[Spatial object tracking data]
··········
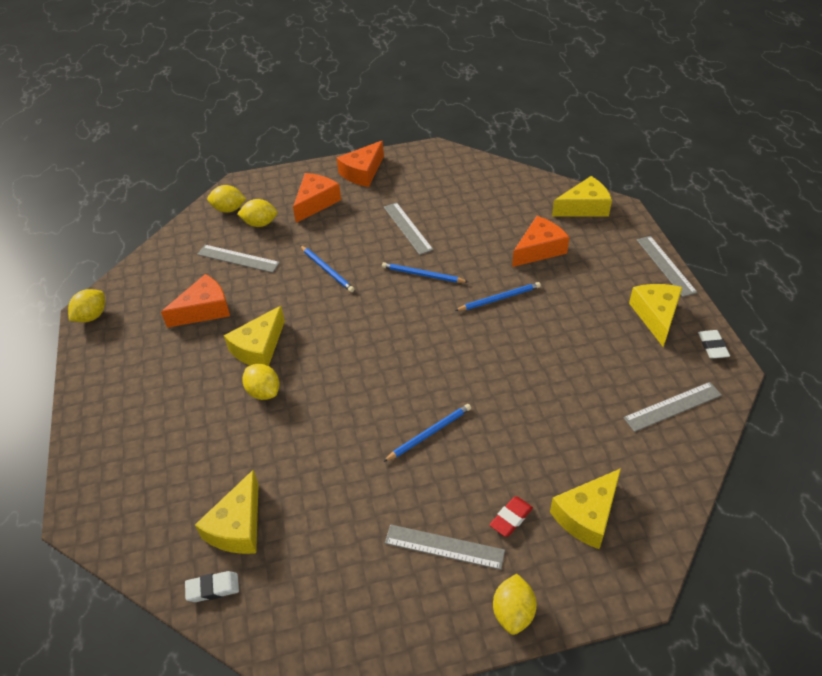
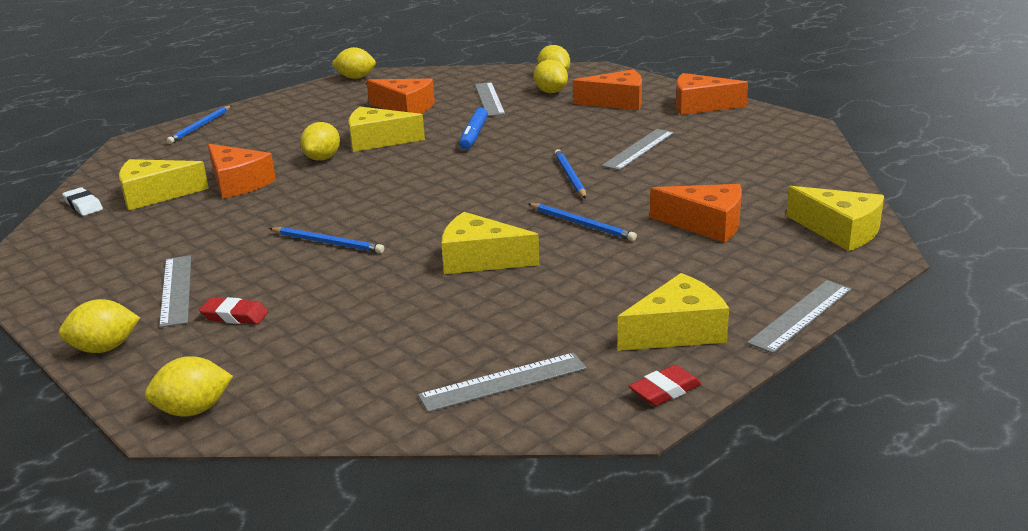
camera: 60 degrees right, 20 degrees down
(265, 460) = (238, 183): none -> orange cheese
(304, 293) = (474, 135): none -> blue marker
(327, 270) = (519, 135): blue pencil -> blue pencil (200, 126)
(587, 515) = (265, 361): yellow cheese -> yellow cheese (480, 259)
(631, 571) = (193, 410): none -> yellow lemon
(672, 407) = (503, 382): grey ruler -> grey ruler turned 60 degrees counterclockwise
(712, 346) = (665, 390): white eraser -> red eraser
··········
Leave the images aside and return the records above exactly as written.

camera: 60 degrees right, 20 degrees down
(265, 460) = (238, 183): none -> orange cheese
(304, 293) = (474, 135): none -> blue marker
(327, 270) = (519, 135): blue pencil -> blue pencil (200, 126)
(587, 515) = (265, 361): yellow cheese -> yellow cheese (480, 259)
(631, 571) = (193, 410): none -> yellow lemon
(672, 407) = (503, 382): grey ruler -> grey ruler turned 60 degrees counterclockwise
(712, 346) = (665, 390): white eraser -> red eraser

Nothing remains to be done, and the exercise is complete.